## INSTRUCTIONS FOR THE TASK
Omitting every picture, copy the lines from the one that contains "cuchara (blanco) (1st from left)" through the last line of the records below, exactly and with nothing added.

(Records from a data collection)

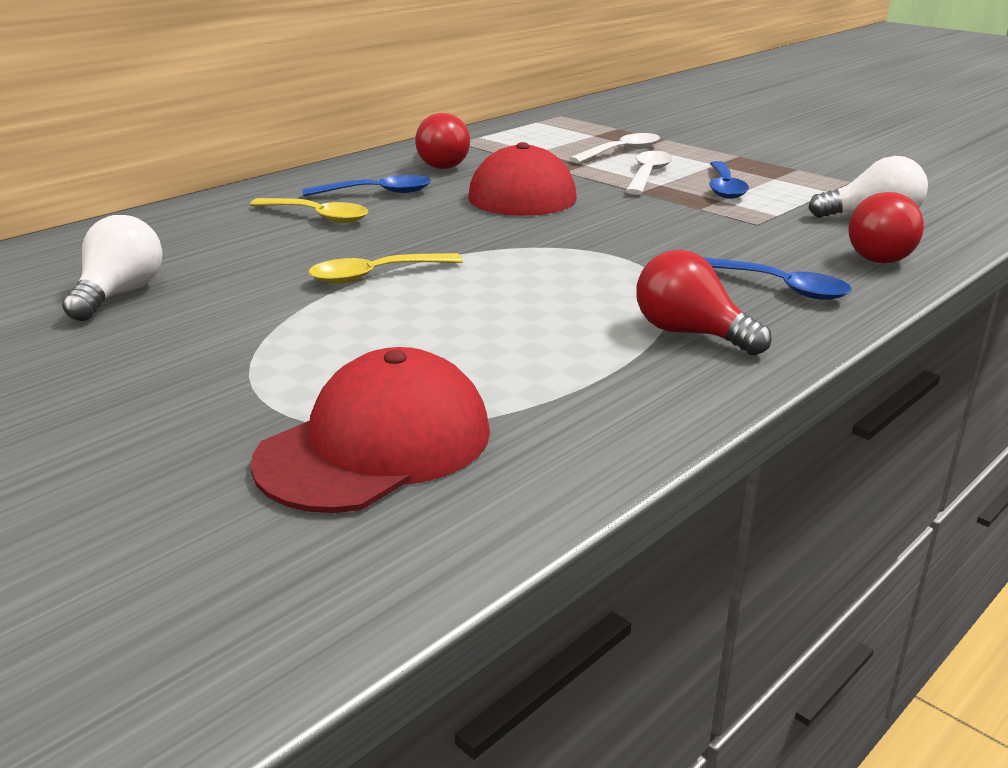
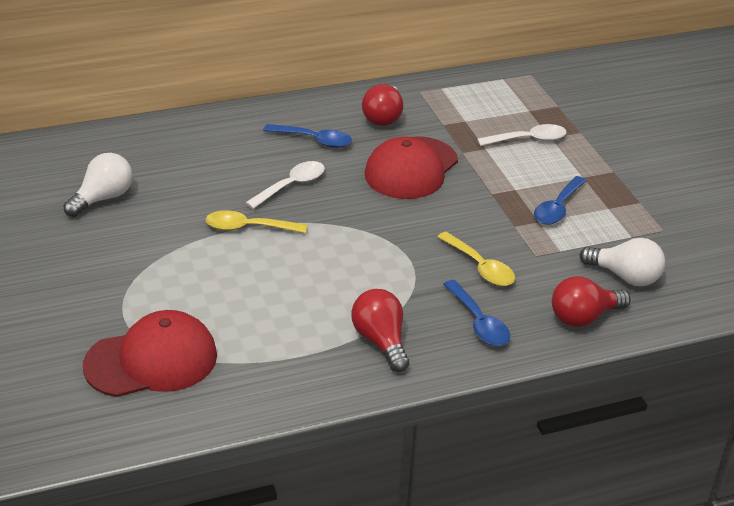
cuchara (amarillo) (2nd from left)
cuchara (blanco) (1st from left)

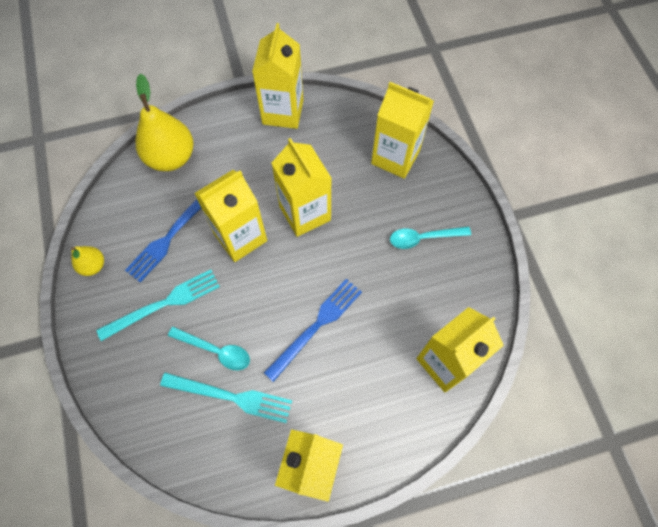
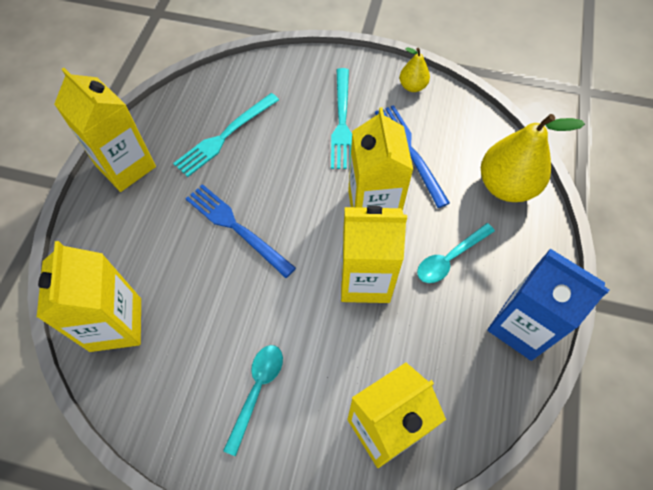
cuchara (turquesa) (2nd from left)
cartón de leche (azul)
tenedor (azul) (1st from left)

## EXPECTED OUTPUT
cuchara (blanco) (1st from left)

cuchara (turquesa) (2nd from left)
cartón de leche (azul)
tenedor (azul) (1st from left)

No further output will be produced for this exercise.